### To do
In the data, extract each line that holds the string "minus".

Difference listings:
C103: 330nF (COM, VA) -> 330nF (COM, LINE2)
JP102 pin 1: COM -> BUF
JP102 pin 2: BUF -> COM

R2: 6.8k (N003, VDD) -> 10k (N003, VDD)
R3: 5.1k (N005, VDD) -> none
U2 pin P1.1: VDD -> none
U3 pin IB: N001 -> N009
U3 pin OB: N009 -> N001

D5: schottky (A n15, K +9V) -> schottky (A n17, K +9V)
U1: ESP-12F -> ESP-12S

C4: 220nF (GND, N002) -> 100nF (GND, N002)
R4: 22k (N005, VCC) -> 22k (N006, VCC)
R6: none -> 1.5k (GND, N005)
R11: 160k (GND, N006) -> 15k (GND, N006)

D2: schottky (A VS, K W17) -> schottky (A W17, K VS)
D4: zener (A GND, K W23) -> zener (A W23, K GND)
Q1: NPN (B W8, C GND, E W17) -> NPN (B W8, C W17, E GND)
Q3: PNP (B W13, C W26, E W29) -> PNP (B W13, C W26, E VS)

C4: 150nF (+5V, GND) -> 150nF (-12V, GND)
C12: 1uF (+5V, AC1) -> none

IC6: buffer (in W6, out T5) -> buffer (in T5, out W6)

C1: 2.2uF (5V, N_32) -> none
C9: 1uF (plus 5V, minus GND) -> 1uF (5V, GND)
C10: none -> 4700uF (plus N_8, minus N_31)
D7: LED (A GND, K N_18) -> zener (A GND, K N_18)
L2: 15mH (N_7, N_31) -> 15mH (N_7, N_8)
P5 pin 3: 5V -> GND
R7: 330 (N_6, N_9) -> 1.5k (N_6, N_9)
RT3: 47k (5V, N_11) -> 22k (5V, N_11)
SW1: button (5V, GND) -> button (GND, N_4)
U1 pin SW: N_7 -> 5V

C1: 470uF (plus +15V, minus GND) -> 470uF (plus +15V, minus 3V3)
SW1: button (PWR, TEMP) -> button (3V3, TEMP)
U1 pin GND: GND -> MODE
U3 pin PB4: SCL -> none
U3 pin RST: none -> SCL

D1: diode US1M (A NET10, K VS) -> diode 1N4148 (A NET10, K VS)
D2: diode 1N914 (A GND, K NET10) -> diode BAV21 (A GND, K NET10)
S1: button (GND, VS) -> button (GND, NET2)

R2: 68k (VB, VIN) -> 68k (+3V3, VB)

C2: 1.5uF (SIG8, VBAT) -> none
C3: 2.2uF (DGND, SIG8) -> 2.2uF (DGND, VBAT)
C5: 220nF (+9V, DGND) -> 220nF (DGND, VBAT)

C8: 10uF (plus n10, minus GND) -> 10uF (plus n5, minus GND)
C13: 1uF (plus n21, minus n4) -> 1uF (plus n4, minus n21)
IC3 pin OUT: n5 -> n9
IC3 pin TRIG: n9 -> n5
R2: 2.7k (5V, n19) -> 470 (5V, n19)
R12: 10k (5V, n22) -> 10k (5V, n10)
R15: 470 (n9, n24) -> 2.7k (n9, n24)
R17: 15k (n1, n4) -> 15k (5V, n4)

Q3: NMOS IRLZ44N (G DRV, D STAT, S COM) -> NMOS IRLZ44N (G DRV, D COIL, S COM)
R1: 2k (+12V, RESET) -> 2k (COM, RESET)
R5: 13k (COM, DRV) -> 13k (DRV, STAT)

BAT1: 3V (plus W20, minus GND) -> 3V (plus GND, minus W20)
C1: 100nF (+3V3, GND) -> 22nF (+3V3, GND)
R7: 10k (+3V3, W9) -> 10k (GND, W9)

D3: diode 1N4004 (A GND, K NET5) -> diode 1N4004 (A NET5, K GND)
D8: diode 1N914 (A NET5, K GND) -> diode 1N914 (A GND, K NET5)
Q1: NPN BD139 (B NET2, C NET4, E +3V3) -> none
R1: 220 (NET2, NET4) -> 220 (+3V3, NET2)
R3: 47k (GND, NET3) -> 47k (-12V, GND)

### Answer to this task
C9: 1uF (plus 5V, minus GND) -> 1uF (5V, GND)
C10: none -> 4700uF (plus N_8, minus N_31)
C1: 470uF (plus +15V, minus GND) -> 470uF (plus +15V, minus 3V3)
C8: 10uF (plus n10, minus GND) -> 10uF (plus n5, minus GND)
C13: 1uF (plus n21, minus n4) -> 1uF (plus n4, minus n21)
BAT1: 3V (plus W20, minus GND) -> 3V (plus GND, minus W20)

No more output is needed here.